START Extracted data

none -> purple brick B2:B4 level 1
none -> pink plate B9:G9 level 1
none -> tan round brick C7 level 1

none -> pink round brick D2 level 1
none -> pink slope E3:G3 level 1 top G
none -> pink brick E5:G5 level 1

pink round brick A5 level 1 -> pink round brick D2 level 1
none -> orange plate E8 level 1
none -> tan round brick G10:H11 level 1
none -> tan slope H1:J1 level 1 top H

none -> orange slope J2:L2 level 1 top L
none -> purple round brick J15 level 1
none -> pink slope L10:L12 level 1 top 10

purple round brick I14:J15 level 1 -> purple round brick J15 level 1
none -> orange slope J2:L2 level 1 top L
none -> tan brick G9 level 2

END Extracted data
START Extracted data

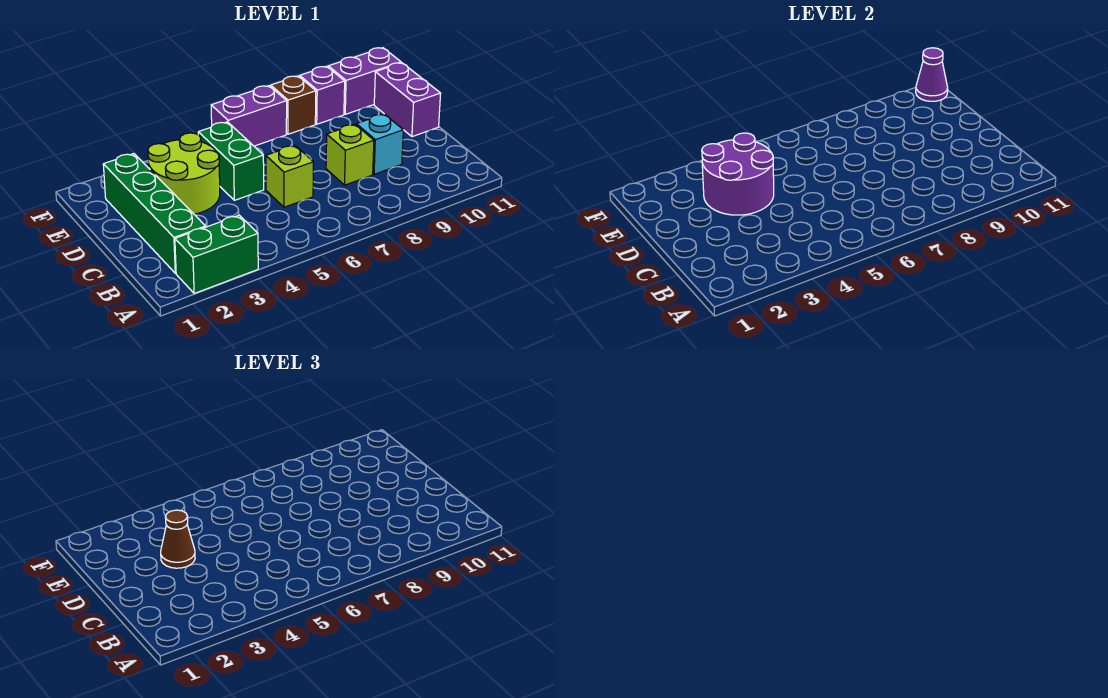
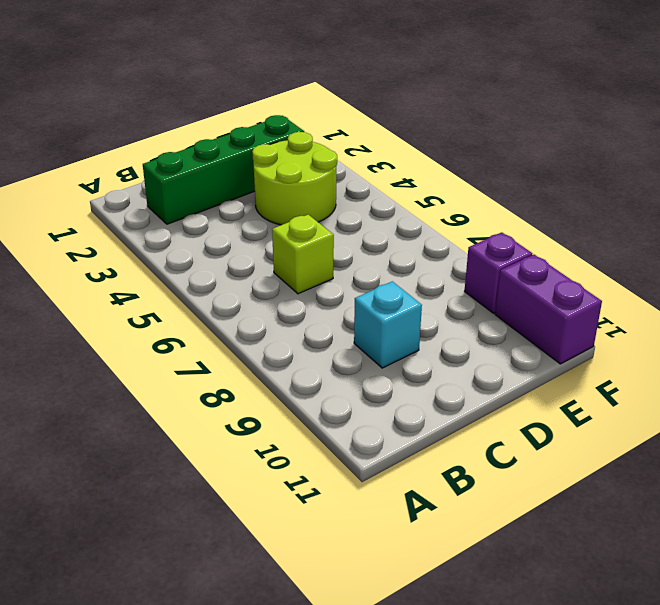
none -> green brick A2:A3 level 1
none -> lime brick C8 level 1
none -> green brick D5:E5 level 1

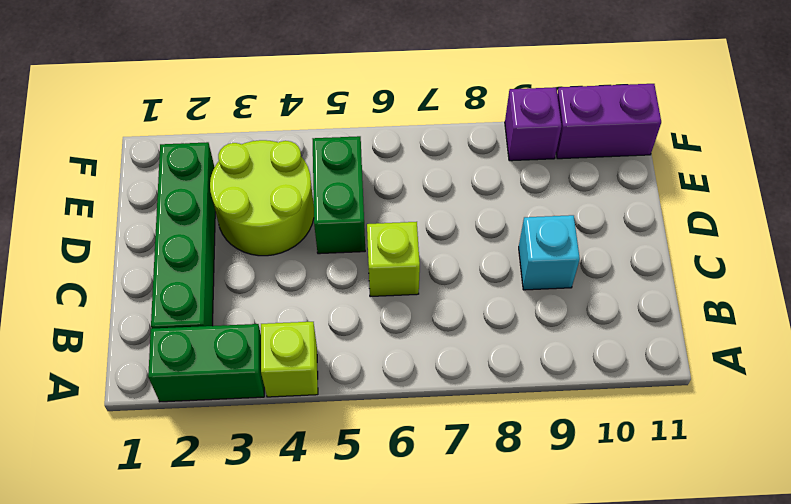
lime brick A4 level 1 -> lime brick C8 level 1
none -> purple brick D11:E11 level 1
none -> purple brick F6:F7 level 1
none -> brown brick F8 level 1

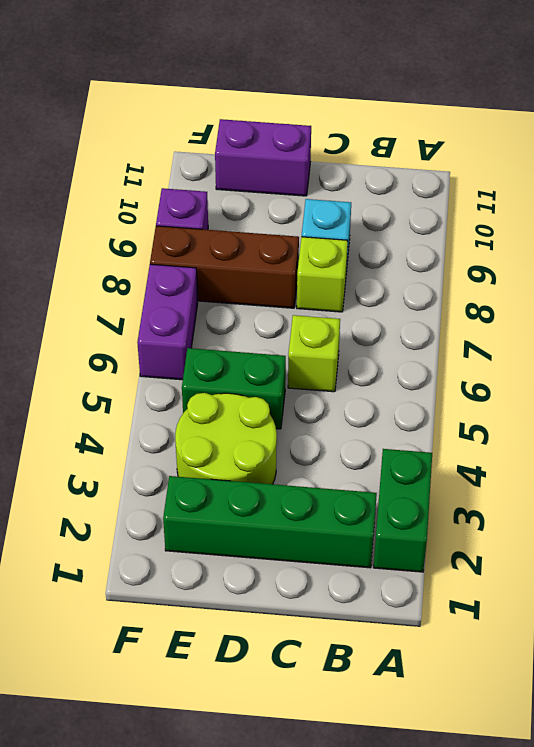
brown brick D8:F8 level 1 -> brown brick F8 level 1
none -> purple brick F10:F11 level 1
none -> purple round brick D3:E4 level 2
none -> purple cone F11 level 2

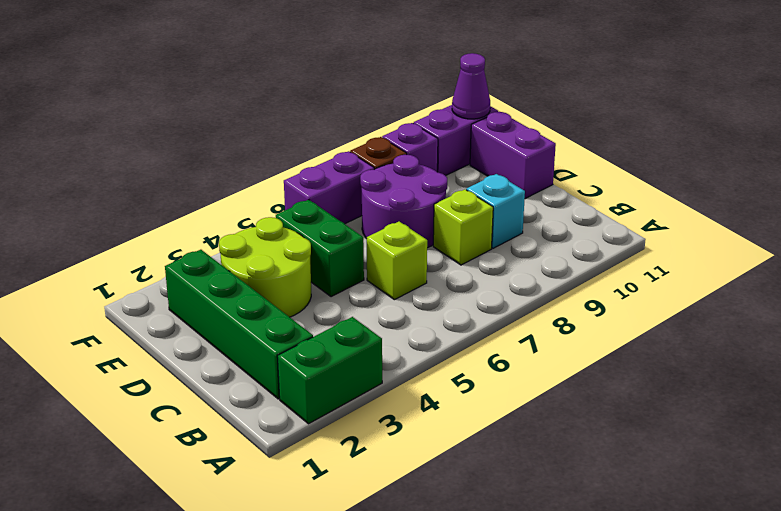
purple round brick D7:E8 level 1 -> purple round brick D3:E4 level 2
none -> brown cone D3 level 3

END Extracted data

Brief »
Print the line above containing "none -> purple brick D11:E11 level 1", the line containing "none -> purple round brick D3:E4 level 2", and everything between them, exactly as written. Pictures stay out.

Task solution »
none -> purple brick D11:E11 level 1
none -> purple brick F6:F7 level 1
none -> brown brick F8 level 1

brown brick D8:F8 level 1 -> brown brick F8 level 1
none -> purple brick F10:F11 level 1
none -> purple round brick D3:E4 level 2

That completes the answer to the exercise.